- [Data shown]
***

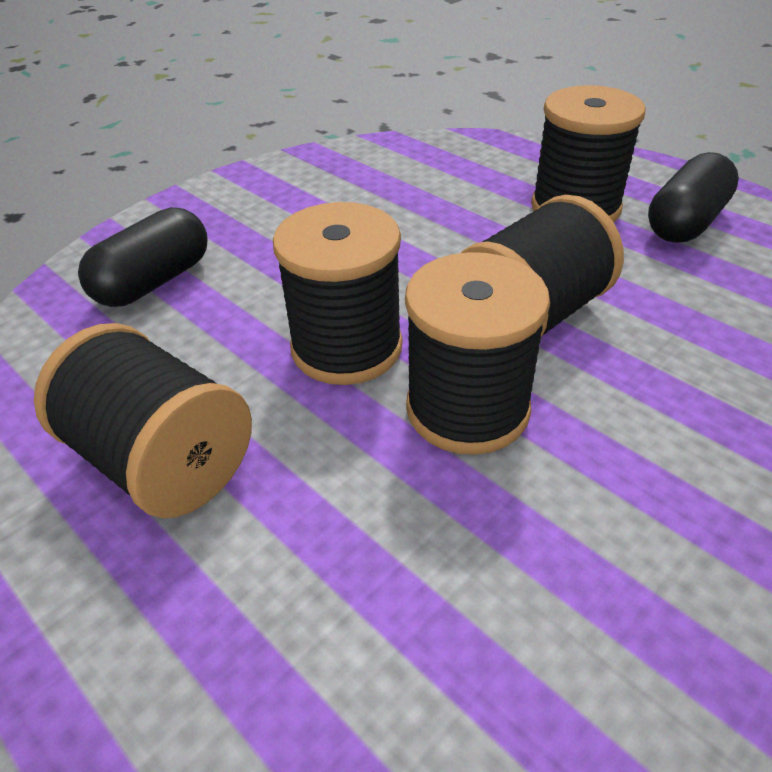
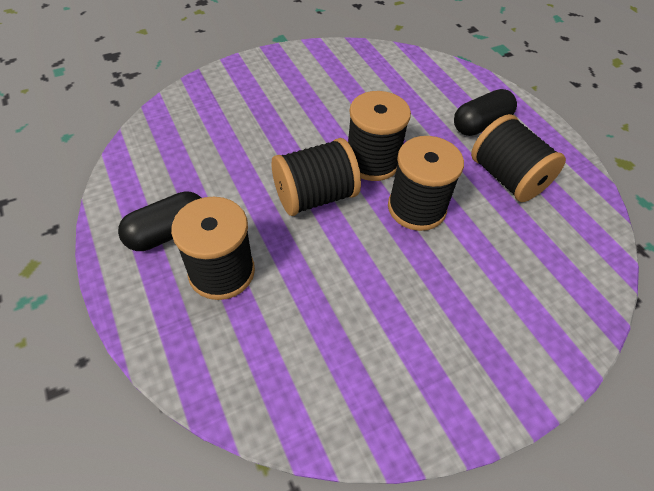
camera: 165 degrees left, 10 degrees up
(154, 282) = (530, 296): black capsule -> black capsule (480, 125)

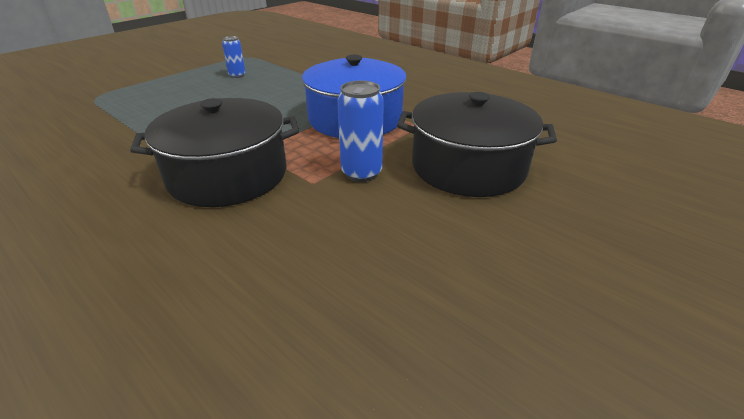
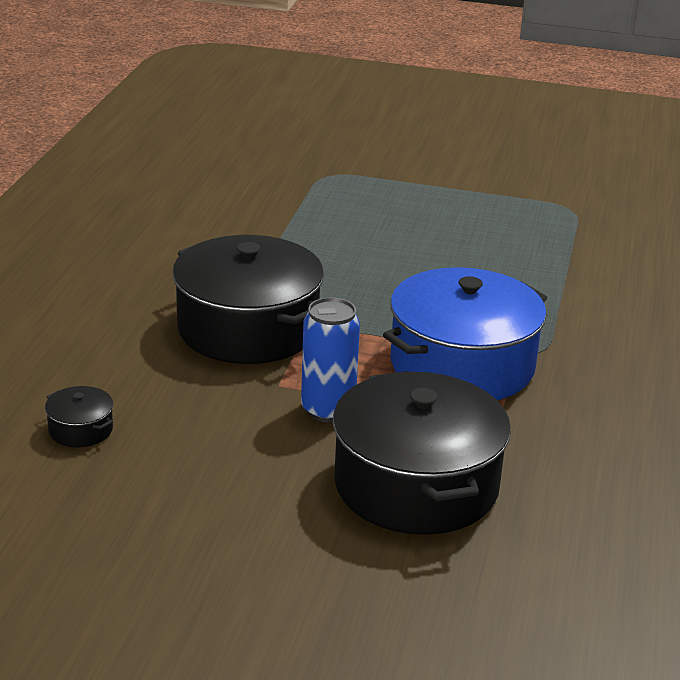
camera: 60 degrees right, 5 degrees down
(237, 75) = (496, 230): blue can -> none
(274, 311) = (80, 430): none -> black pot

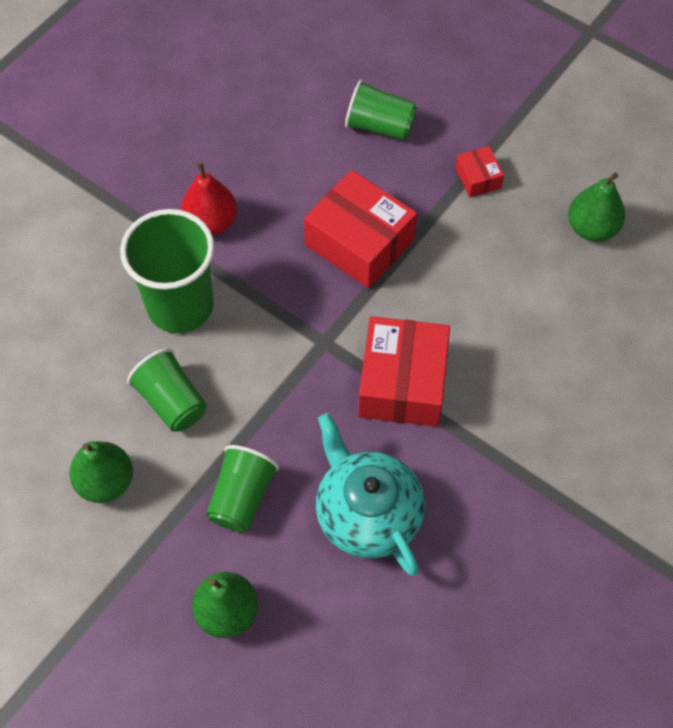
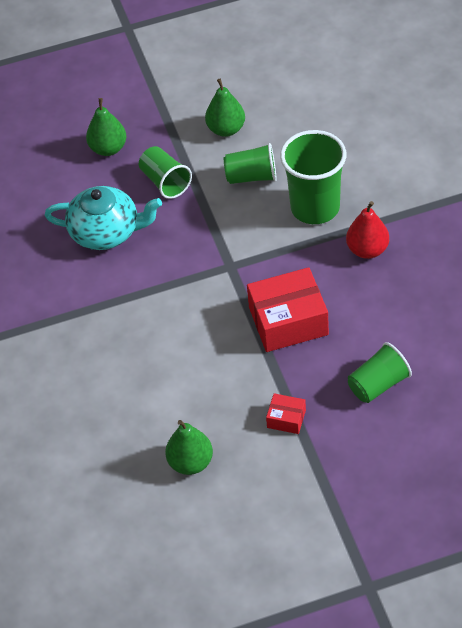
camera: 130 degrees right, 10 degrees down
(402, 383) = (169, 290): red box -> none

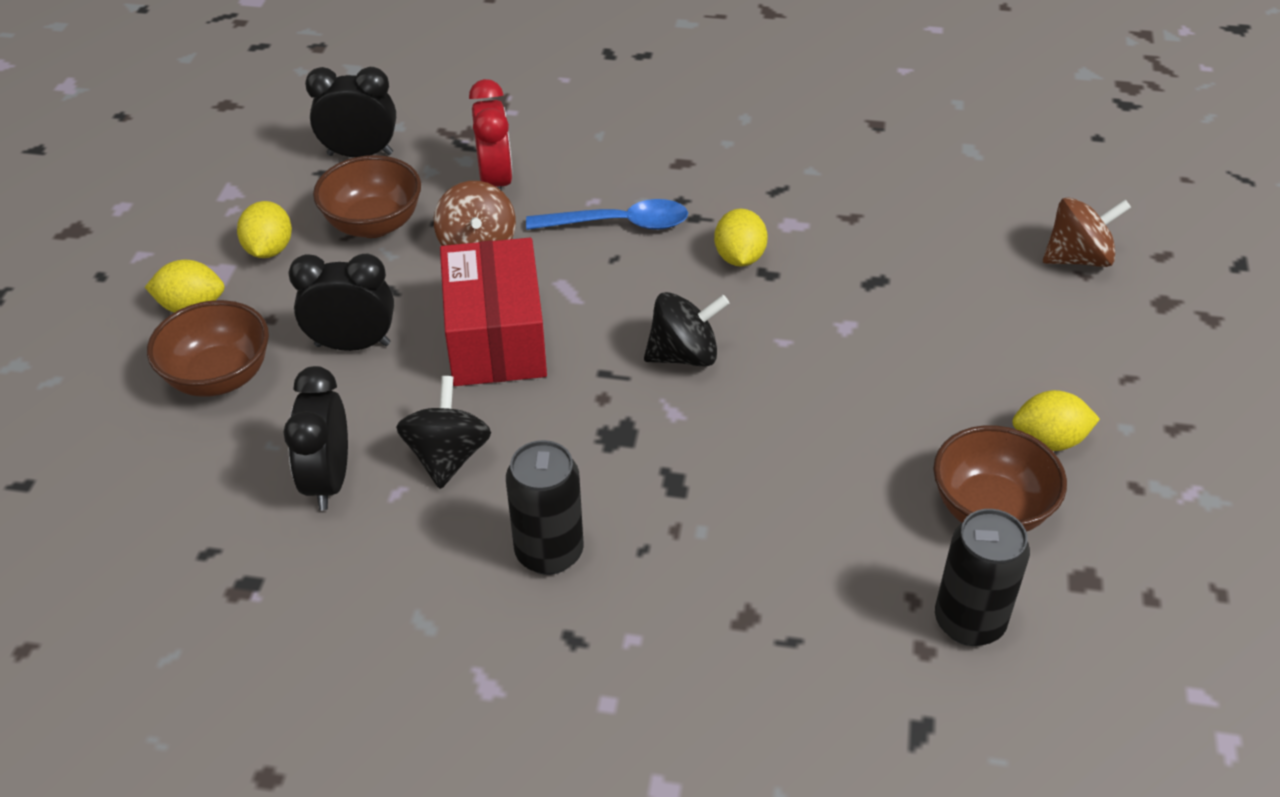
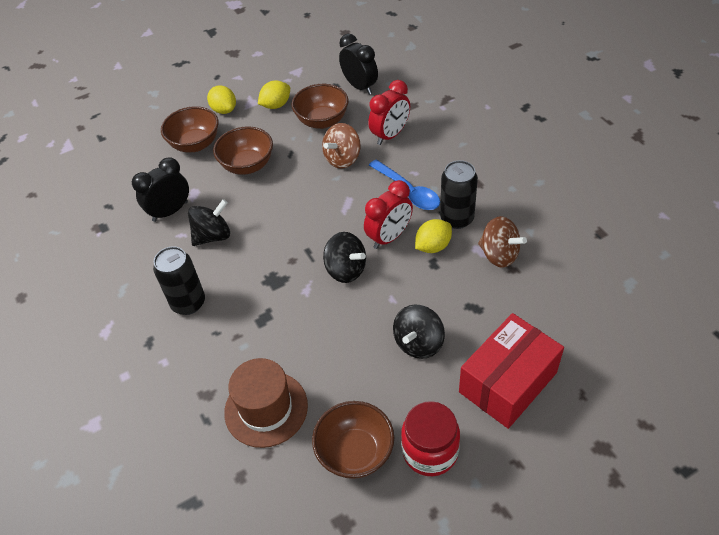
camera: 55 degrees right, 5 degrees up
(352, 344) = (247, 165): black clock -> brown bowl
(496, 338) = (293, 203): red box -> red box (507, 382)
(676, 285) = (389, 237): none -> red clock
(836, 563) = (266, 408): none -> brown hat
(879, 358) = (418, 343): none -> black spinning top
(969, 622) = (272, 486): black can -> black can (457, 219)
(1048, 440) = (430, 451): yellow lemon -> red jar
(1078, 258) = (594, 384): brown spinning top -> brown spinning top (499, 255)

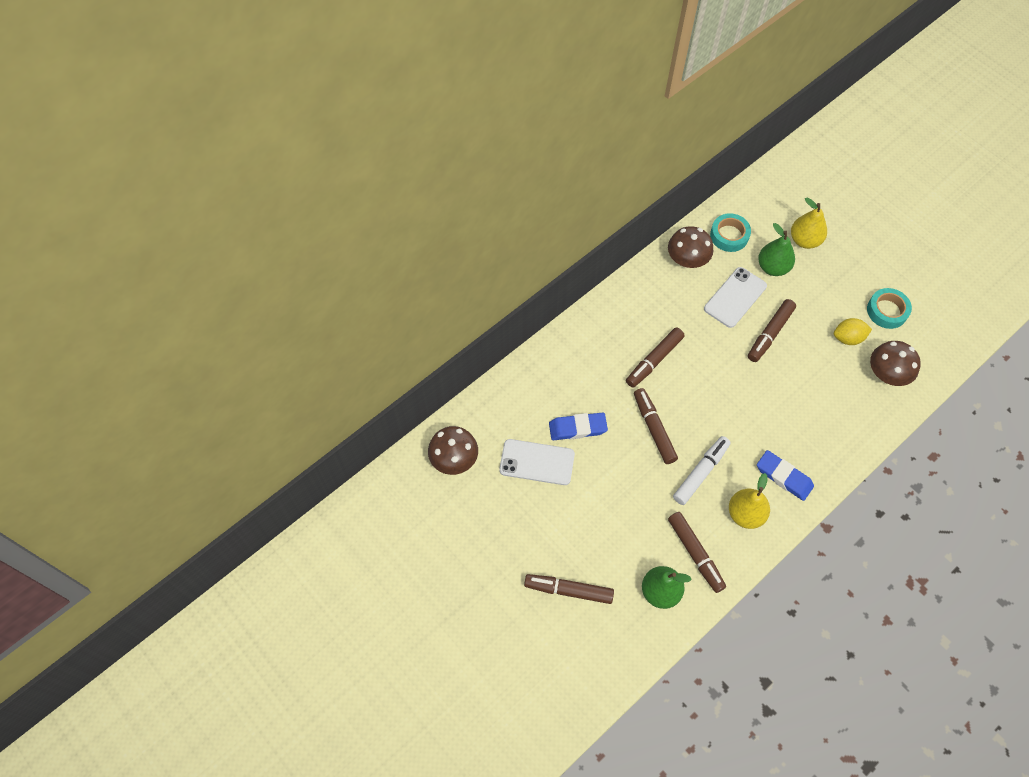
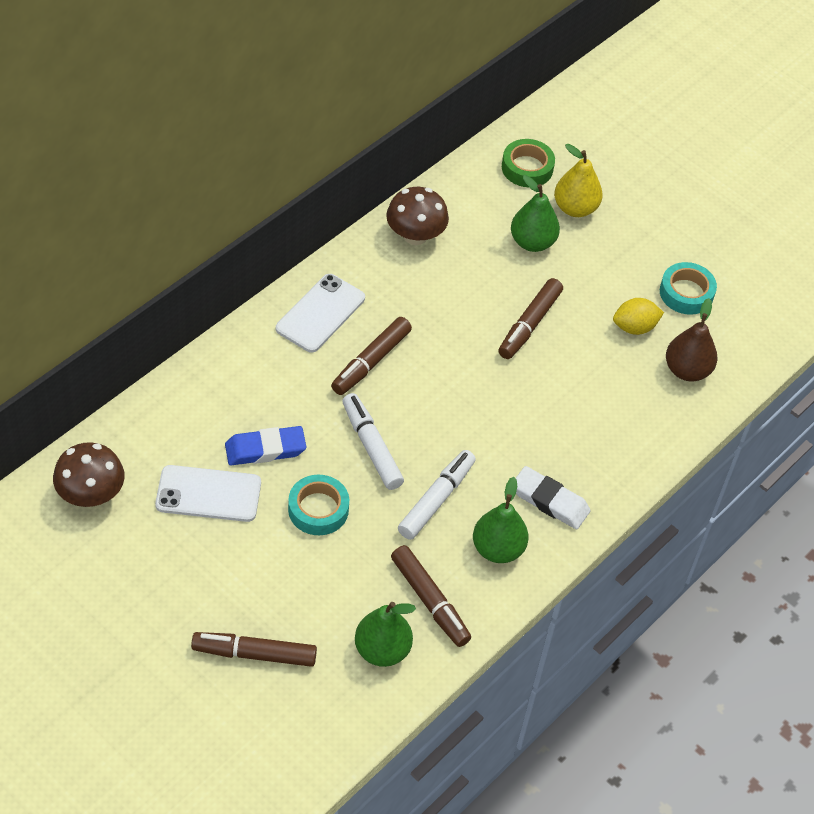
camera: 10 degrees left, 10 degrees down
(654, 428) = (371, 446): brown marker -> white marker
(729, 235) = (473, 204): turquoise tape -> turquoise tape (318, 509)
(735, 297) = (481, 280): white phone -> white phone (320, 313)
(745, 514) = (498, 549): yellow pear -> green pear
(769, 207) = (527, 168): none -> green tape
(784, 477) = (550, 501): blue eraser -> white eraser
(887, 374) = (687, 370): brown mushroom -> brown pear

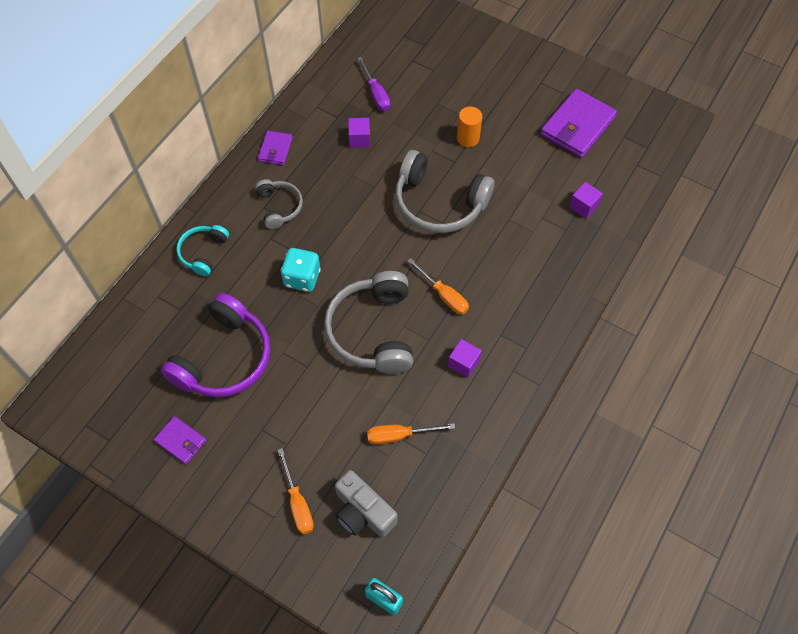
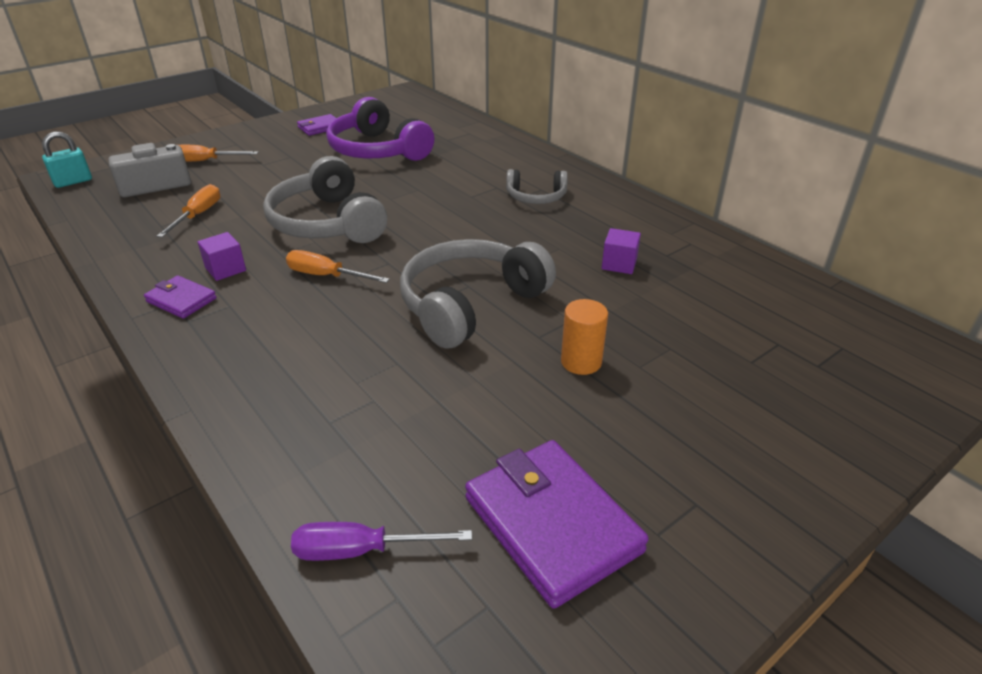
camera: 110 degrees right, 25 degrees down
(203, 253) = (503, 155): turquoise headphones -> none
(275, 149) = (624, 207): purple wallet -> purple wallet (181, 300)
(302, 278) = (431, 196): turquoise dice -> none
(373, 331) = (328, 223): grey headphones -> grey headphones turned 135 degrees counterclockwise
(376, 94) = (704, 293): purple screwdriver -> purple screwdriver (361, 550)
(444, 295) = (326, 276): orange screwdriver -> orange screwdriver turned 45 degrees clockwise
(583, 206) = (357, 462): purple cube -> none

***

- [Work order] Lines from the start of the listing above through the line holding "(879, 358) = (418, 343): none" are to be duplicated exactly, and nothing more; leave out the pictures.

- [Your response]
camera: 165 degrees left, 10 degrees up
(154, 282) = (530, 296): black capsule -> black capsule (480, 125)

camera: 60 degrees right, 5 degrees down
(237, 75) = (496, 230): blue can -> none
(274, 311) = (80, 430): none -> black pot

camera: 130 degrees right, 10 degrees down
(402, 383) = (169, 290): red box -> none

camera: 55 degrees right, 5 degrees up
(352, 344) = (247, 165): black clock -> brown bowl
(496, 338) = (293, 203): red box -> red box (507, 382)
(676, 285) = (389, 237): none -> red clock
(836, 563) = (266, 408): none -> brown hat
(879, 358) = (418, 343): none -> black spinning top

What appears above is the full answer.